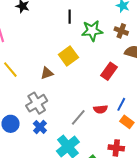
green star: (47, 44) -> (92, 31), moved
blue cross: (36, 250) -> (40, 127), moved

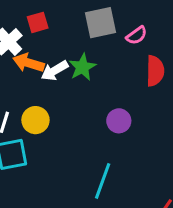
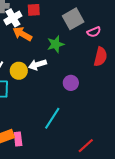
gray square: (100, 23) -> (73, 19), turned -30
white arrow: (55, 71) -> (37, 65), moved

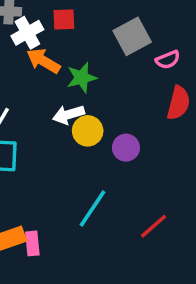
green star: (56, 44) -> (82, 78), moved
yellow circle: (19, 71) -> (88, 131), moved
red line: (86, 146) -> (153, 226), moved

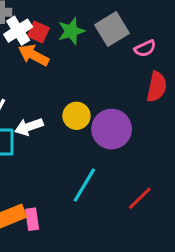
red square: (64, 20) -> (38, 32), moved, turned 30
green star: (82, 78) -> (71, 31), moved
white arrow: (69, 115) -> (29, 127), moved
purple circle: (126, 148) -> (112, 129), size x1.6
-=-=-=-=-
● **TASK OBJECTIVE**
Please retype the listing above word for word, skipping each picture.

● **TASK RESPONSE**
green star: (47, 44) -> (92, 31), moved
blue cross: (36, 250) -> (40, 127), moved

gray square: (100, 23) -> (73, 19), turned -30
white arrow: (55, 71) -> (37, 65), moved

green star: (56, 44) -> (82, 78), moved
yellow circle: (19, 71) -> (88, 131), moved
red line: (86, 146) -> (153, 226), moved

red square: (64, 20) -> (38, 32), moved, turned 30
green star: (82, 78) -> (71, 31), moved
white arrow: (69, 115) -> (29, 127), moved
purple circle: (126, 148) -> (112, 129), size x1.6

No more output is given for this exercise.